*** Data extract

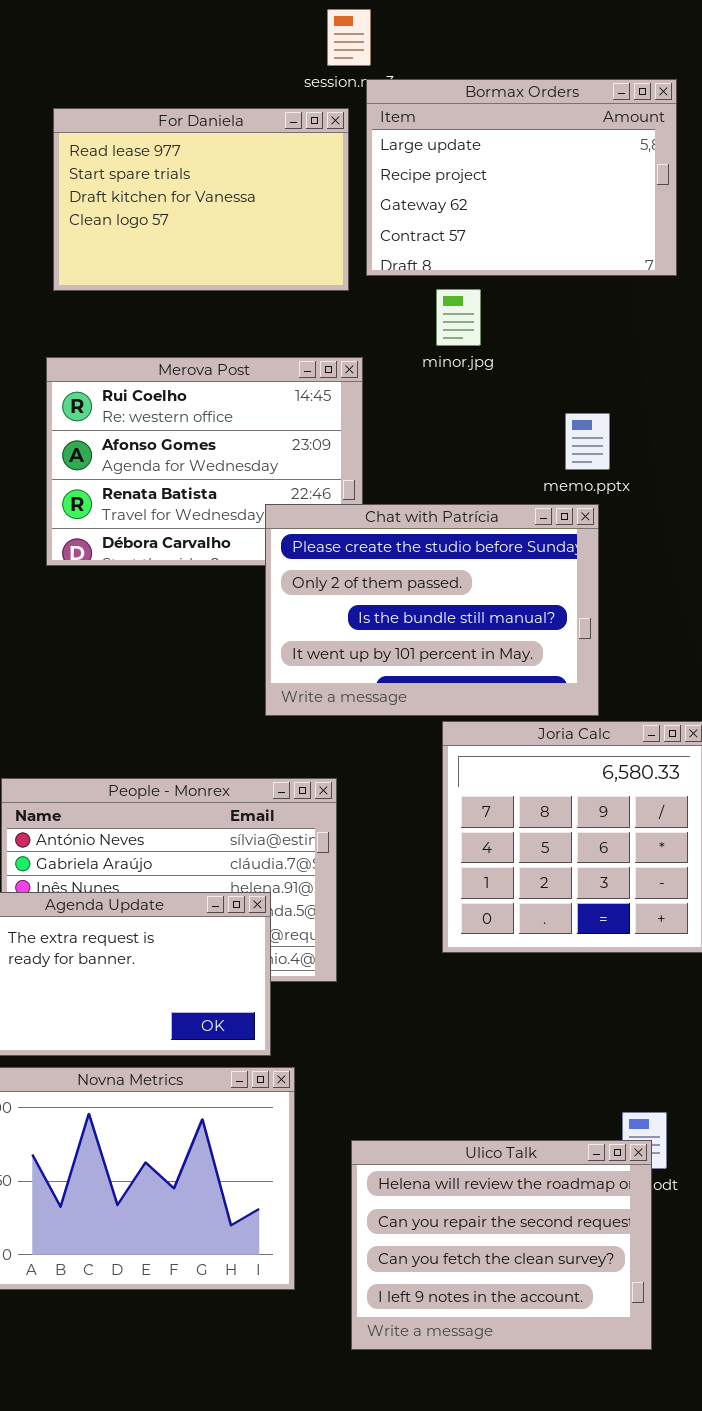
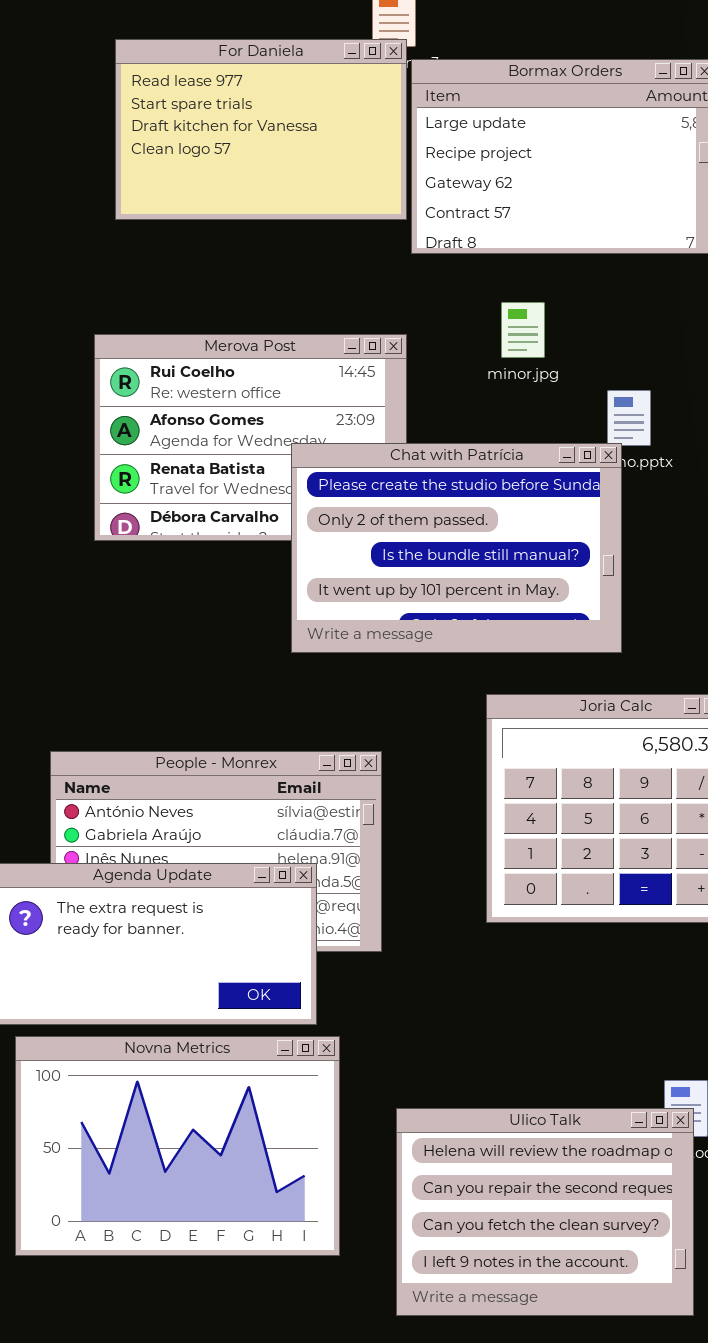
For Daniela: [53,108,349,291] -> [115,39,407,220], moved
minor.jpg: [436,289,481,346] -> [501,302,545,358], moved
Chat with Patrícia: [265,504,599,716] -> [291,443,622,653], moved

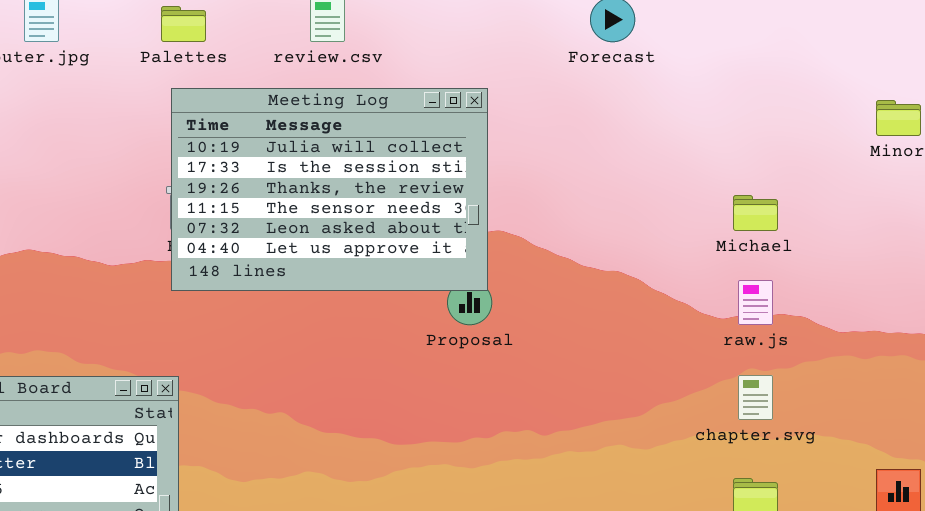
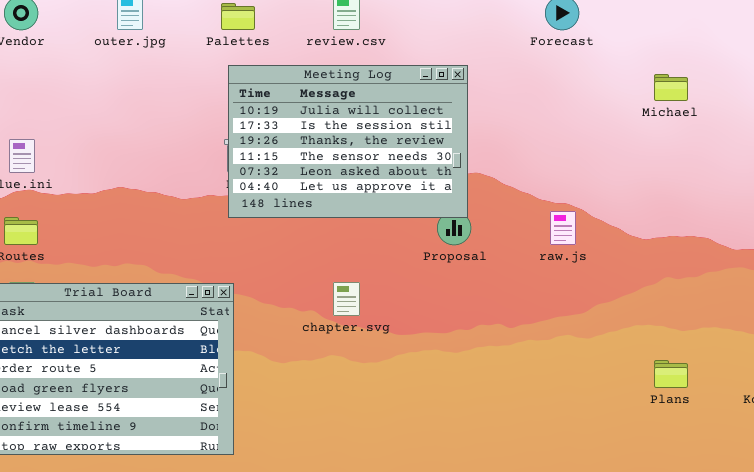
Michael: [733,195,778,231] -> [654,74,688,101], moved
raw.js: [738,280,773,325] -> [550,211,576,245], moved
chapter.svg: [738,375,773,420] -> [333,282,360,316], moved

******

• What you need to do:
Make an exact copy of every entry above, but keep the pictures out of it.

• Response to the task:
For Daniela: [53,108,349,291] -> [115,39,407,220], moved
minor.jpg: [436,289,481,346] -> [501,302,545,358], moved
Chat with Patrícia: [265,504,599,716] -> [291,443,622,653], moved

Michael: [733,195,778,231] -> [654,74,688,101], moved
raw.js: [738,280,773,325] -> [550,211,576,245], moved
chapter.svg: [738,375,773,420] -> [333,282,360,316], moved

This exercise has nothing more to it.